(GIVEN DATA)
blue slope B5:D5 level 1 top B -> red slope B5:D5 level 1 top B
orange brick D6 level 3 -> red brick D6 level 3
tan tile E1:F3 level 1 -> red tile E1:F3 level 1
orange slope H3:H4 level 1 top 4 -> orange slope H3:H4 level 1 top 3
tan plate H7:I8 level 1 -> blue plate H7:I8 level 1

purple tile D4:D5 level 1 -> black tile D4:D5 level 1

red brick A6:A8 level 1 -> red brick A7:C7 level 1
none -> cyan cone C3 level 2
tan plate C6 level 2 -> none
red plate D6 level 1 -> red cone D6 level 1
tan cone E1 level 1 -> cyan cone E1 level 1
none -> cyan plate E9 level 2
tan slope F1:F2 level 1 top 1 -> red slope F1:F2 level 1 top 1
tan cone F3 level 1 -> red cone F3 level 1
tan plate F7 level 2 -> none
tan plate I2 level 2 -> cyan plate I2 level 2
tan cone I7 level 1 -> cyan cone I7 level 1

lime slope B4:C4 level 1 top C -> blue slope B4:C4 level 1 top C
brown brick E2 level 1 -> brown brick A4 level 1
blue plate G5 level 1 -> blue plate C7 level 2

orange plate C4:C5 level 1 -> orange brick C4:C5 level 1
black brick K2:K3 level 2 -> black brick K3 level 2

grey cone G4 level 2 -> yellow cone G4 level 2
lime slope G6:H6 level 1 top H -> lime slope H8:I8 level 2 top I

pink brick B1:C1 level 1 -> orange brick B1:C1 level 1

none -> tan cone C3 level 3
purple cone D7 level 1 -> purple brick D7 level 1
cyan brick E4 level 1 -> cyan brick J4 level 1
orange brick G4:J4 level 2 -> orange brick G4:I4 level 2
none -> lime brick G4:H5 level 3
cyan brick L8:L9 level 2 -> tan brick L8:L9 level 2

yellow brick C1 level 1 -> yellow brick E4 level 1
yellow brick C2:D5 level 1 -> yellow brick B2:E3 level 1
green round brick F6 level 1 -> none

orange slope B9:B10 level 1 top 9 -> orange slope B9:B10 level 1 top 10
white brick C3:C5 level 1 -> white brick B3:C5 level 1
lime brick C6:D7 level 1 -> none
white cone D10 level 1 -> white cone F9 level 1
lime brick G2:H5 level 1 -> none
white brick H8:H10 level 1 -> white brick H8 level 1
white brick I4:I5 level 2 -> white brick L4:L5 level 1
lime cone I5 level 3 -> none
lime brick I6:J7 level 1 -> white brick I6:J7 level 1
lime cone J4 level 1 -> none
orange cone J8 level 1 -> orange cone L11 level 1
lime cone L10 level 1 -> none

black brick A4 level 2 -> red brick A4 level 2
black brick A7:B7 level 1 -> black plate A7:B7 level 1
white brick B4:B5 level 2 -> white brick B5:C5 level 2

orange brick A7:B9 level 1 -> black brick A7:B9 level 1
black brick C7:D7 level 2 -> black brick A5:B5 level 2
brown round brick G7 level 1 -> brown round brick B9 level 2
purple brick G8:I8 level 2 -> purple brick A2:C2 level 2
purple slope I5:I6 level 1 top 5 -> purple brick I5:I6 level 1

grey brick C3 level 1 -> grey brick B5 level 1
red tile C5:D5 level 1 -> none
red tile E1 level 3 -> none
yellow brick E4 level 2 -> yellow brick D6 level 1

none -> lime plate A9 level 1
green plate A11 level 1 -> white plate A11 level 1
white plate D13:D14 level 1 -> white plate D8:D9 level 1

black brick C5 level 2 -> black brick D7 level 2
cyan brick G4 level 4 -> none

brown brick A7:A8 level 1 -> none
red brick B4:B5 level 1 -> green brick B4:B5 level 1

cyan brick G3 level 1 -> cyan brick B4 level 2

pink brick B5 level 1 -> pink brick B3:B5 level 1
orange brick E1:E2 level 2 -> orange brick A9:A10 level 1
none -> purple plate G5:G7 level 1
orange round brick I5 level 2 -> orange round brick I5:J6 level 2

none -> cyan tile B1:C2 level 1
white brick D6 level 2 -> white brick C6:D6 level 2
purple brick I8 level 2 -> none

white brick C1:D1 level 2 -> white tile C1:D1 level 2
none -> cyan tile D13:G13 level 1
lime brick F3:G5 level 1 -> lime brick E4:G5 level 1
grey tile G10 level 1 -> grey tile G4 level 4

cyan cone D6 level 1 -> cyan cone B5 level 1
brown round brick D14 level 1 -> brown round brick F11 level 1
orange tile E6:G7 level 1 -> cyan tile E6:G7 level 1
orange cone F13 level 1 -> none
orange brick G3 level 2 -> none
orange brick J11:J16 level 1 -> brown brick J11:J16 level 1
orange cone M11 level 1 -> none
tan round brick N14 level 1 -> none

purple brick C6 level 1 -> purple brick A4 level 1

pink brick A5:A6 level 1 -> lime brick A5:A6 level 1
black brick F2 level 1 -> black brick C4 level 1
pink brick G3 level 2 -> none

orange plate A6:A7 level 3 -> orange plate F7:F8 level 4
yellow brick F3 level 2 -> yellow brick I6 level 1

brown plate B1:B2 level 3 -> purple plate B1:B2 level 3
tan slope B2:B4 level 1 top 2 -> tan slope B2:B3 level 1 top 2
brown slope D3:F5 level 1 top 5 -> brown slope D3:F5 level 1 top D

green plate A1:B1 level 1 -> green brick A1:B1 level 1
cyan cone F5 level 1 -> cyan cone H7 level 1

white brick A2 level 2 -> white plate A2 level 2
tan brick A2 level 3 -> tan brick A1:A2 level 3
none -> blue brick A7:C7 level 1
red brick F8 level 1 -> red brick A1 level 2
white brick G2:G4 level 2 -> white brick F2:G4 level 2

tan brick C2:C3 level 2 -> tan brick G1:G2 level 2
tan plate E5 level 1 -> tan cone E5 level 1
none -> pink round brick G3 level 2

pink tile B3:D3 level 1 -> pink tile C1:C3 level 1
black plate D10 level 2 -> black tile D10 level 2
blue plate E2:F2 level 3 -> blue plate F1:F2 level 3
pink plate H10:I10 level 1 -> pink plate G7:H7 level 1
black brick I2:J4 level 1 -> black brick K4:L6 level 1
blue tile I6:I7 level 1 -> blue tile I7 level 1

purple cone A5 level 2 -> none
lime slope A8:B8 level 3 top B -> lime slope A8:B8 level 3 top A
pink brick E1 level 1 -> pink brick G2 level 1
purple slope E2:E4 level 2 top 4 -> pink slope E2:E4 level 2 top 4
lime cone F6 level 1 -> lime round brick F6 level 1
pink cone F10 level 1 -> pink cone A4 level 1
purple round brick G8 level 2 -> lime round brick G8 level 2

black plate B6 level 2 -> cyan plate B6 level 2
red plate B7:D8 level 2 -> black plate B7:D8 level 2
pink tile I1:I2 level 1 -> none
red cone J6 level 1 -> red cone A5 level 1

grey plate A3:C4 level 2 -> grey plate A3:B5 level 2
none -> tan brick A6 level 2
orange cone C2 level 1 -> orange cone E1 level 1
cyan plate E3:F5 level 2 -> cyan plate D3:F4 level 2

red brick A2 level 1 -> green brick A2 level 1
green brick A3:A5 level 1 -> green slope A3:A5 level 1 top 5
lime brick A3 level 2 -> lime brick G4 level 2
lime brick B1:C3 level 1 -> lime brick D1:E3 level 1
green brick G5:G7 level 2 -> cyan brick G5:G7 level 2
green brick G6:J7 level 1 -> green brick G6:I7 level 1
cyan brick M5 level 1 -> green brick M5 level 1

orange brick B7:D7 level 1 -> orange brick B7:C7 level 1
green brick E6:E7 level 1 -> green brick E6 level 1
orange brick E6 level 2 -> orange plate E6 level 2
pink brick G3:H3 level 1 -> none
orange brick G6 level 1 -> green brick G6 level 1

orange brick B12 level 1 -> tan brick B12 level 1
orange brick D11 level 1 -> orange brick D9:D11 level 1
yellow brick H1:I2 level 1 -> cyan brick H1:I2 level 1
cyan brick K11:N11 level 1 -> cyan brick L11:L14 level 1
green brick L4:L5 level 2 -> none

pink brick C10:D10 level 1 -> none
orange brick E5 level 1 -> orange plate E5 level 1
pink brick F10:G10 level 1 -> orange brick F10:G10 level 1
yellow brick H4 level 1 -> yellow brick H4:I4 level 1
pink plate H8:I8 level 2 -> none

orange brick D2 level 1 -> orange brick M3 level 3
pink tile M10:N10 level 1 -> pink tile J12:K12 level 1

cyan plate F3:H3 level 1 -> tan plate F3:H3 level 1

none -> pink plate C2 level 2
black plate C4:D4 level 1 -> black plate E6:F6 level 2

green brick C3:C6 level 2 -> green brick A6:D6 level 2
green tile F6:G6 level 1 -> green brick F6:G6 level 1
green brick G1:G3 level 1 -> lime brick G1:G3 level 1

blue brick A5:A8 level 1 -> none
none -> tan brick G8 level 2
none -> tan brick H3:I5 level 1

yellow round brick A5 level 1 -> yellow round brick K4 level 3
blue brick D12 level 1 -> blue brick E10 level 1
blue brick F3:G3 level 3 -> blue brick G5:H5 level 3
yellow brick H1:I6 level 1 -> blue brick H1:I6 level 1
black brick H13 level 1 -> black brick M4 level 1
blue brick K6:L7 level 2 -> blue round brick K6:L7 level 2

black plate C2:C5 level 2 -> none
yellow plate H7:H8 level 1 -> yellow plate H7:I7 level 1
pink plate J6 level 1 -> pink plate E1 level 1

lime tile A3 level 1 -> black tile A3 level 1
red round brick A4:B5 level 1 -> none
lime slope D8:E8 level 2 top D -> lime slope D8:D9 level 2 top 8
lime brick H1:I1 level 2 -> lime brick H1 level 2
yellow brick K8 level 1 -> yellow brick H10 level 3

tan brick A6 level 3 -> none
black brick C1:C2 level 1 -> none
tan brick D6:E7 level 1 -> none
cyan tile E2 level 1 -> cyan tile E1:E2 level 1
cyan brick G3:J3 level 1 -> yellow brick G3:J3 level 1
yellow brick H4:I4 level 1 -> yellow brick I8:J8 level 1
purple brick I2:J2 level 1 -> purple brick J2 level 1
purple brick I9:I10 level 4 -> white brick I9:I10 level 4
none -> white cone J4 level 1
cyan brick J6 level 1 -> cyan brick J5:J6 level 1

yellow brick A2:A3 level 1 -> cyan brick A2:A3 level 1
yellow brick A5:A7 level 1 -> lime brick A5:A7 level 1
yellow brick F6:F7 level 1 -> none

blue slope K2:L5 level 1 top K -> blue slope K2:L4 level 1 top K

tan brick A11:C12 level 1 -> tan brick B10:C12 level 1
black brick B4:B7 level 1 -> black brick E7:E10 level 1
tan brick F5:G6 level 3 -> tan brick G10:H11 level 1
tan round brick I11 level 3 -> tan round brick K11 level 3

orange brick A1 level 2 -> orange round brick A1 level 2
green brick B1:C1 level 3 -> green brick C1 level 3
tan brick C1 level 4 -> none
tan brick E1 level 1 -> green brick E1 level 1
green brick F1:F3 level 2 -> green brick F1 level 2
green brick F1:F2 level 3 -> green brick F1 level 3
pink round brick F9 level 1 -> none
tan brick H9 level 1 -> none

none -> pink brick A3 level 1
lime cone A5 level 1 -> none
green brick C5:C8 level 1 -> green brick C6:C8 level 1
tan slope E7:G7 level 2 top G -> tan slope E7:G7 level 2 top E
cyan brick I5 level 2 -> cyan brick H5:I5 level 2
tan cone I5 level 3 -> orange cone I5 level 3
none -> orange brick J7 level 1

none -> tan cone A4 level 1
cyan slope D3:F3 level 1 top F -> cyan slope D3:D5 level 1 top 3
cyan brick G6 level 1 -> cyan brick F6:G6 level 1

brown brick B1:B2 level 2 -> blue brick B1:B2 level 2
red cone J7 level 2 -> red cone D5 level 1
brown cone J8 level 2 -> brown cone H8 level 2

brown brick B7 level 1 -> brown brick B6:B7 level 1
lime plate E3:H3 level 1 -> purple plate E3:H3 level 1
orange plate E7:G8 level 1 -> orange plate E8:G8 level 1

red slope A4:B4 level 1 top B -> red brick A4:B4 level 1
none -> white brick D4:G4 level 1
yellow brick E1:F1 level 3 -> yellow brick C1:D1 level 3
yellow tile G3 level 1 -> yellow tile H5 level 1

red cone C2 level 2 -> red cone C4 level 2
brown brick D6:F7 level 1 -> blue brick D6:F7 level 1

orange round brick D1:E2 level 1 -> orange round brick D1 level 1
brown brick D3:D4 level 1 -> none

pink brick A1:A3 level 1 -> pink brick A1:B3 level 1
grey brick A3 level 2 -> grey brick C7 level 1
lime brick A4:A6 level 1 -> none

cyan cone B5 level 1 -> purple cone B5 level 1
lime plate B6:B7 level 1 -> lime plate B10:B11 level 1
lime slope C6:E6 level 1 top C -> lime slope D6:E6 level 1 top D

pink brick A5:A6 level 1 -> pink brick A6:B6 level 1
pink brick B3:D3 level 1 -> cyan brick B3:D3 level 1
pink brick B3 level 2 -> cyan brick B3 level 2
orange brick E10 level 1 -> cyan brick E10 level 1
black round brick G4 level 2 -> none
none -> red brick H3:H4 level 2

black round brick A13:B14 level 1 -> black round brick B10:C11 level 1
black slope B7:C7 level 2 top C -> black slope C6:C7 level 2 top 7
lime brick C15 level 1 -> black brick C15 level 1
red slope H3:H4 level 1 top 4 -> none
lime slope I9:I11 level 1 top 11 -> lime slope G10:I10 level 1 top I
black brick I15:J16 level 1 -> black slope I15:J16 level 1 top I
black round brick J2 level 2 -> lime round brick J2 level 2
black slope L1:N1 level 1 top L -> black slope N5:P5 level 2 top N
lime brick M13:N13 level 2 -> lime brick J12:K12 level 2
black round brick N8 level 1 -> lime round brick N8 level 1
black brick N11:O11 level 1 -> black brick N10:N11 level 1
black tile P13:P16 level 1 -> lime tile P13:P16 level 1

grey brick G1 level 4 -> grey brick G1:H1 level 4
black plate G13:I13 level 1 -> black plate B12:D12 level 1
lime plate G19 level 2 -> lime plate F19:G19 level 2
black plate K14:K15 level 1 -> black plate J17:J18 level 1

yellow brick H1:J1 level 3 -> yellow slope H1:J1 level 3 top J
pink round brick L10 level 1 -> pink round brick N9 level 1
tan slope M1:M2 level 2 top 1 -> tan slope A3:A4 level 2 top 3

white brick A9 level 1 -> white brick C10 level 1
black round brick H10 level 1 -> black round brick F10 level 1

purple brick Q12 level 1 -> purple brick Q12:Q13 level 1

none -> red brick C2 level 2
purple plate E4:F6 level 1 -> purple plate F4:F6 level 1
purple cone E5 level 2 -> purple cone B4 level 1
(End GIVEN DATA)
INSTRUCTIONS FOR THE TASK | Copy the records above exactly, beginning at the line that contains "pink brick A1:A3" and stopping after the line that contains "lime slope I9:I11".

TASK SOLUTION |
pink brick A1:A3 level 1 -> pink brick A1:B3 level 1
grey brick A3 level 2 -> grey brick C7 level 1
lime brick A4:A6 level 1 -> none

cyan cone B5 level 1 -> purple cone B5 level 1
lime plate B6:B7 level 1 -> lime plate B10:B11 level 1
lime slope C6:E6 level 1 top C -> lime slope D6:E6 level 1 top D

pink brick A5:A6 level 1 -> pink brick A6:B6 level 1
pink brick B3:D3 level 1 -> cyan brick B3:D3 level 1
pink brick B3 level 2 -> cyan brick B3 level 2
orange brick E10 level 1 -> cyan brick E10 level 1
black round brick G4 level 2 -> none
none -> red brick H3:H4 level 2

black round brick A13:B14 level 1 -> black round brick B10:C11 level 1
black slope B7:C7 level 2 top C -> black slope C6:C7 level 2 top 7
lime brick C15 level 1 -> black brick C15 level 1
red slope H3:H4 level 1 top 4 -> none
lime slope I9:I11 level 1 top 11 -> lime slope G10:I10 level 1 top I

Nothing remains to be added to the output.